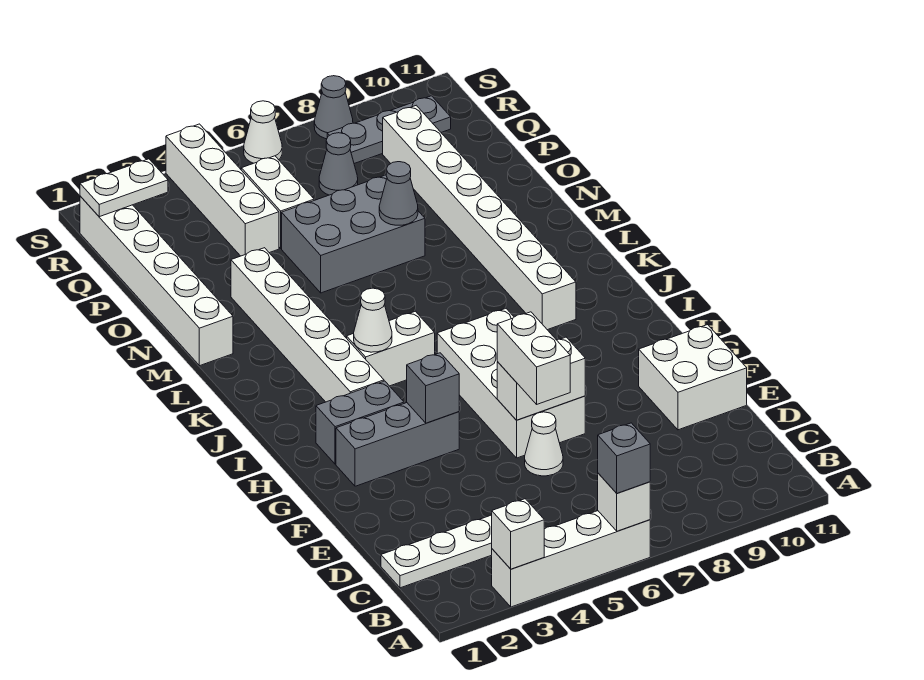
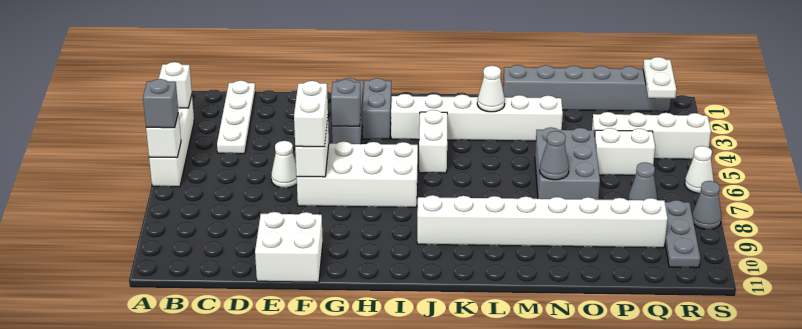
white brick E6:F6 level 3 -> white brick F6:F7 level 3
white cone J4 level 2 -> white cone L3 level 2
white brick M1:R1 level 1 -> grey brick M1:R1 level 1

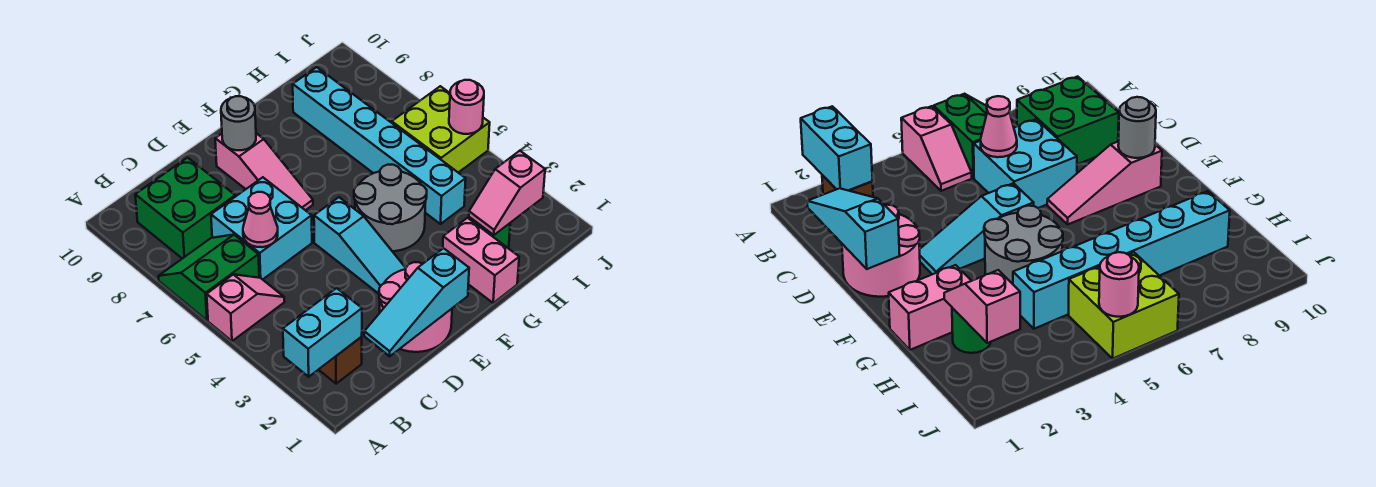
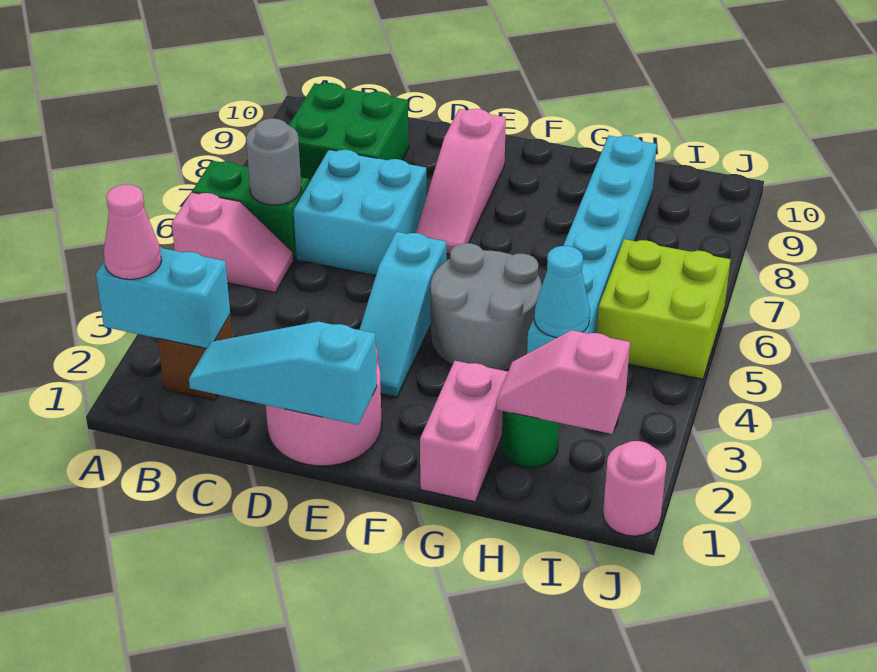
pink cone C6 level 2 -> pink cone A2 level 3
grey round brick E9 level 2 -> grey round brick B6 level 2
none -> cyan cone H4 level 2
pink round brick J5 level 2 -> pink round brick J1 level 1

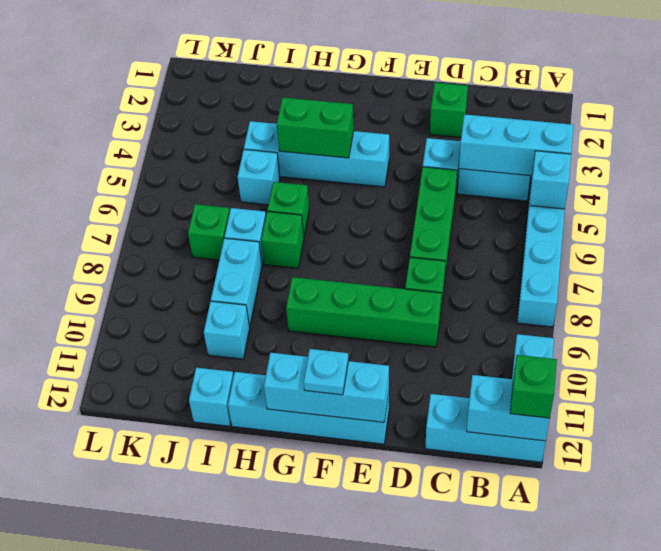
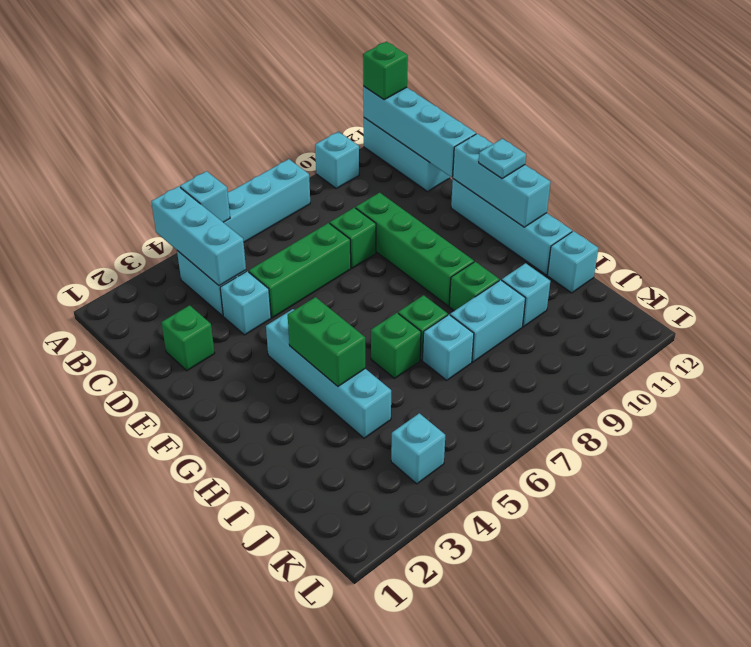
cyan brick A12:B12 level 2 -> cyan brick A12:D12 level 2
cyan brick I5 level 1 -> cyan brick K4 level 1
green brick J7 level 1 -> green brick H9 level 1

· · · ·

EXERCISE DIRECTIONS >> Only the lines with the string "cone" are wanted; pick them out of the records above and copy them.

TASK OUTPUT >>
white cone J4 level 2 -> white cone L3 level 2
pink cone C6 level 2 -> pink cone A2 level 3
none -> cyan cone H4 level 2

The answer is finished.